* **WHAT IS BEING ASKED**
Every line below is to be set down again exactly; any image stays out.

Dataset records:

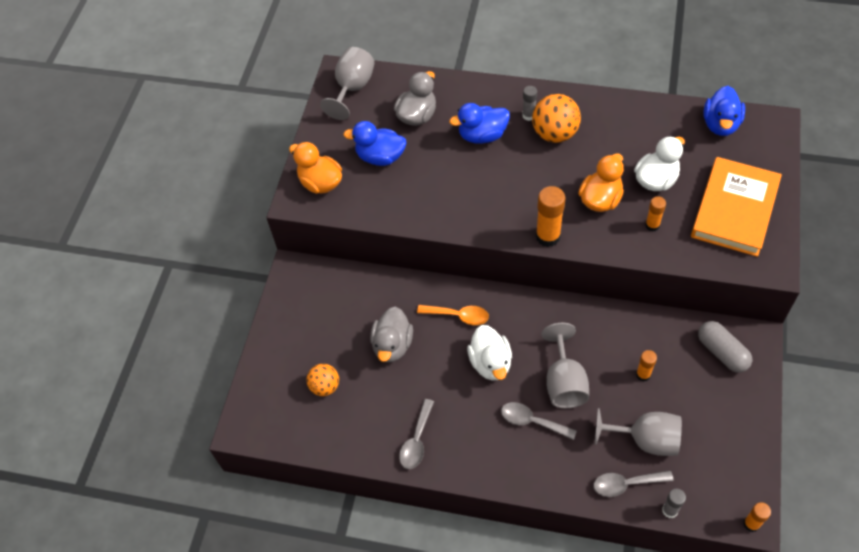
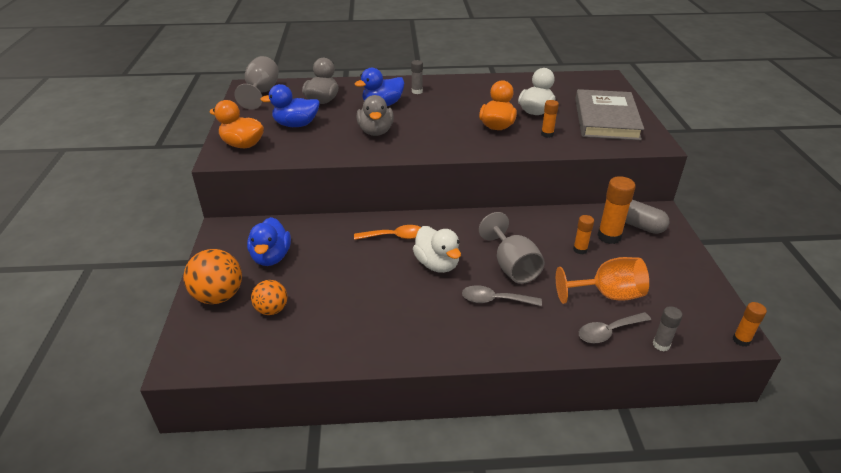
camera: 20 degrees left, 20 degrees down
(392, 345) = (336, 267): grey duck -> grey duck (376, 131)
(416, 440) = (383, 336): grey spoon -> none
(548, 236) = (463, 150): orange glue stick -> orange glue stick (609, 236)
(555, 134) = (442, 98): orange ball -> orange ball (218, 296)
(645, 440) = (607, 295): grey goblet -> orange goblet
(720, 124) = (567, 81): blue duck -> blue duck (271, 257)
(734, 209) = (606, 119): orange book -> grey book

* **REPLY TO THE TASK**
camera: 20 degrees left, 20 degrees down
(392, 345) = (336, 267): grey duck -> grey duck (376, 131)
(416, 440) = (383, 336): grey spoon -> none
(548, 236) = (463, 150): orange glue stick -> orange glue stick (609, 236)
(555, 134) = (442, 98): orange ball -> orange ball (218, 296)
(645, 440) = (607, 295): grey goblet -> orange goblet
(720, 124) = (567, 81): blue duck -> blue duck (271, 257)
(734, 209) = (606, 119): orange book -> grey book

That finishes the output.